> [WORK TASK]:
The answer should be an exact repeat of the stretch of material below from the line containing "grey rolling pin: 11 -> 13" through the line containing "white rolling pin: 8 -> 5".

> [RECORDS PROVIDED]:
========================
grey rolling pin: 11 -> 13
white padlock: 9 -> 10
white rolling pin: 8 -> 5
========================
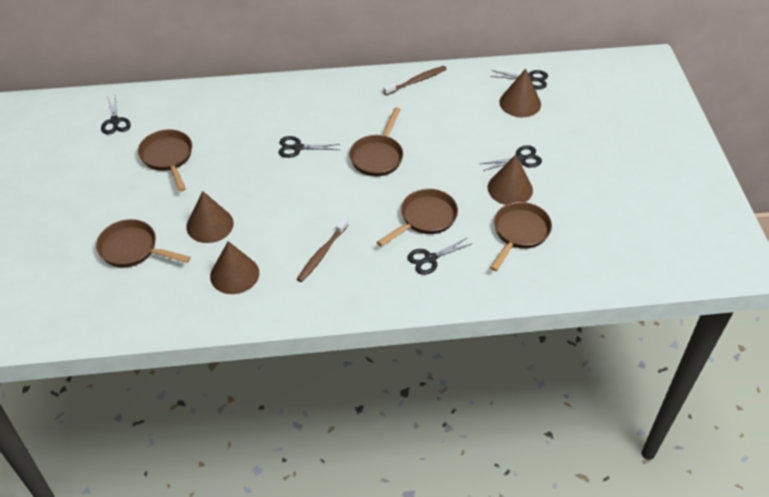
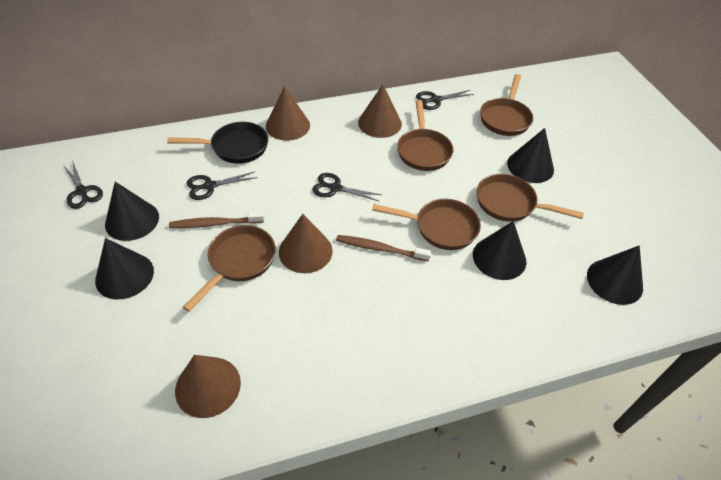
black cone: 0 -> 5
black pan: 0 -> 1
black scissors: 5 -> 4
========================
> [RESULT OF THIS TASK]:
grey rolling pin: 11 -> 13
white padlock: 9 -> 10
white rolling pin: 8 -> 5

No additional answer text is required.